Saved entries
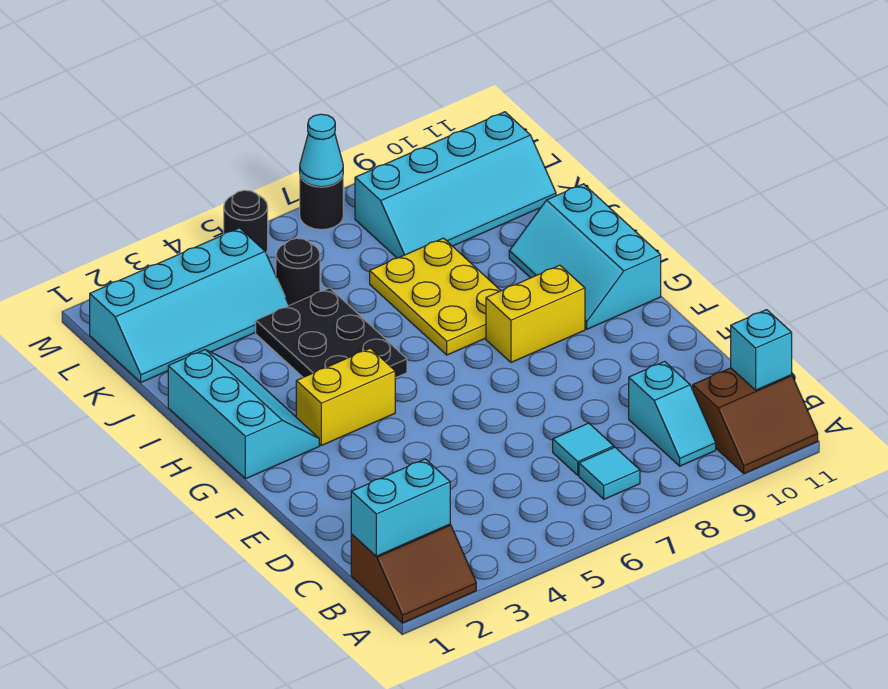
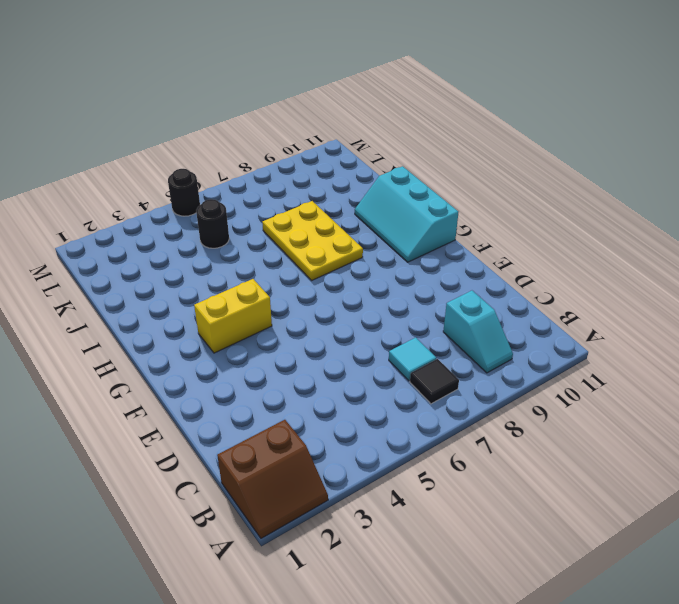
black tile B7 level 1 -> cyan tile B7 level 1
none -> brown slope A10:B11 level 1 top B
none -> cyan slope G1:I2 level 1 top 1
none -> yellow brick G8:G9 level 1

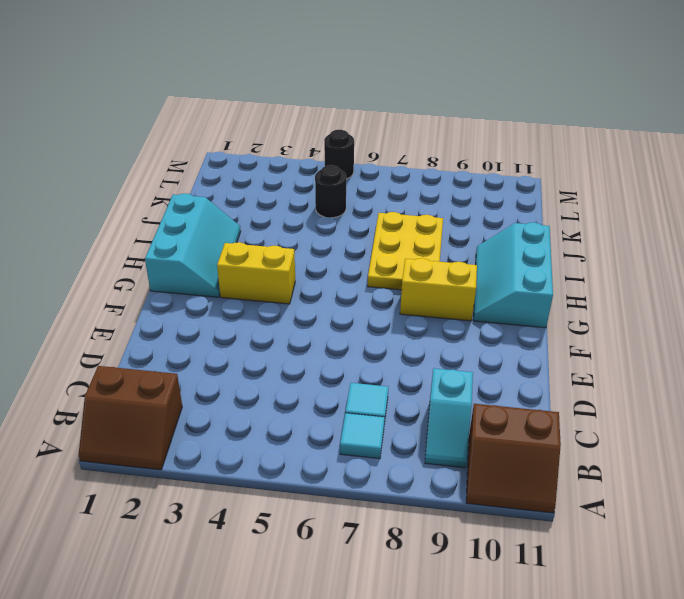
none -> black plate H4:J5 level 1
none -> cyan slope K1:L4 level 1 top L
none -> cyan slope K8:L11 level 1 top L

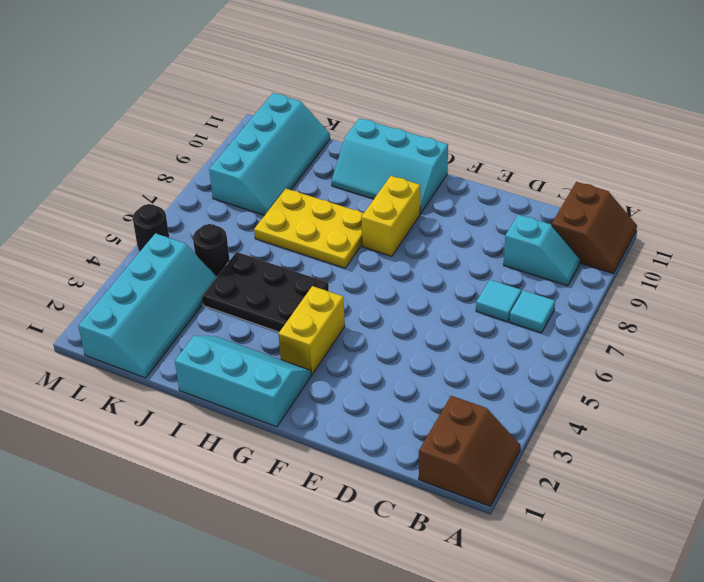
none -> black round brick M7 level 1
none -> cyan brick B1:B2 level 2
none -> cyan brick B11 level 2

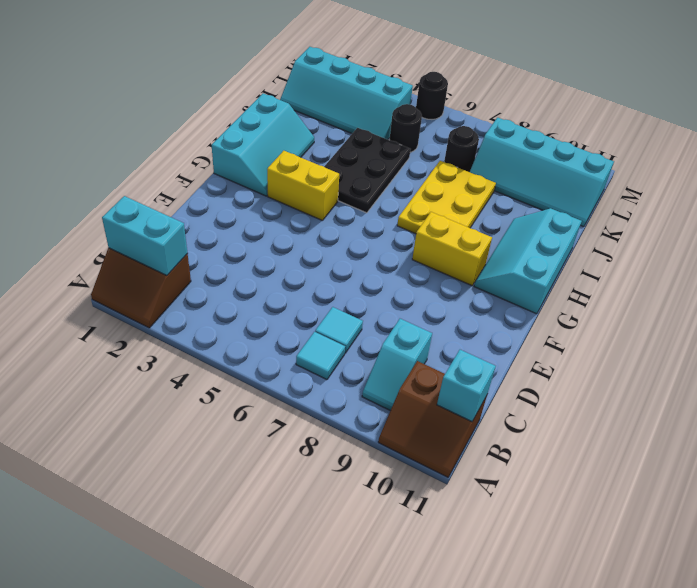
black round brick K7 level 1 -> black round brick M7 level 1
none -> cyan cone M7 level 2

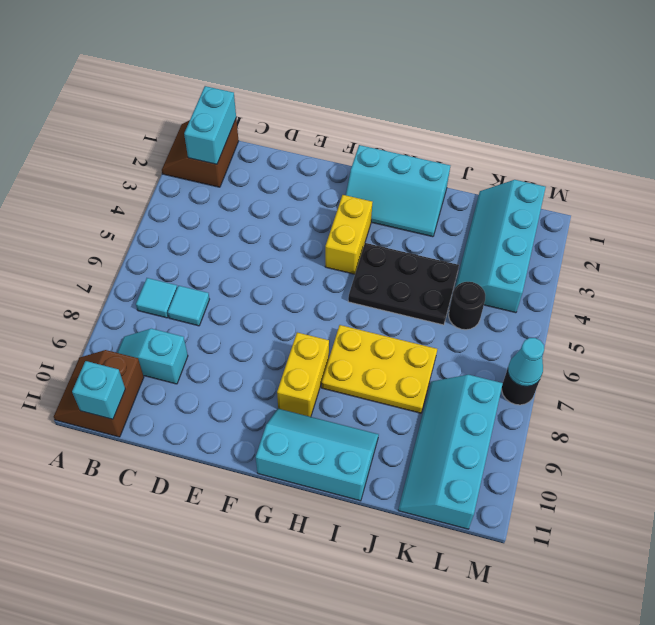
none -> black round brick M5 level 1

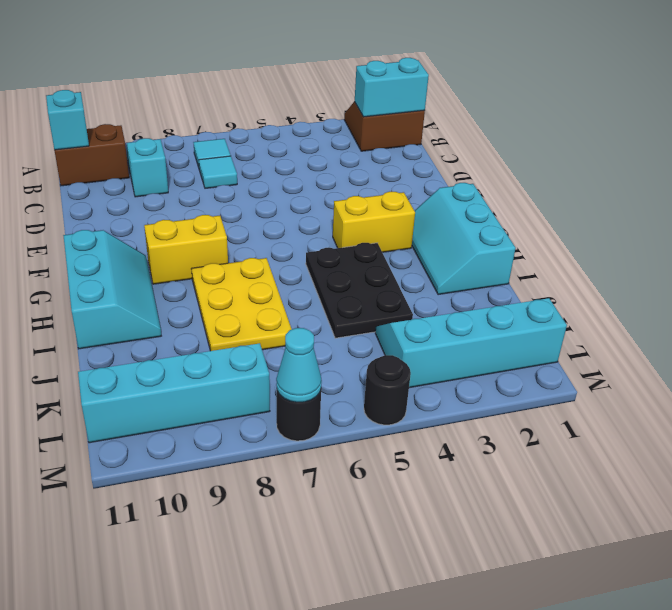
none -> black round brick K5 level 1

INSTRUCTIONS FOR THE TASK:
Provide the number of lines in the data above that contain the string "cyan", and nothing else.

ANSWER BELOW:
7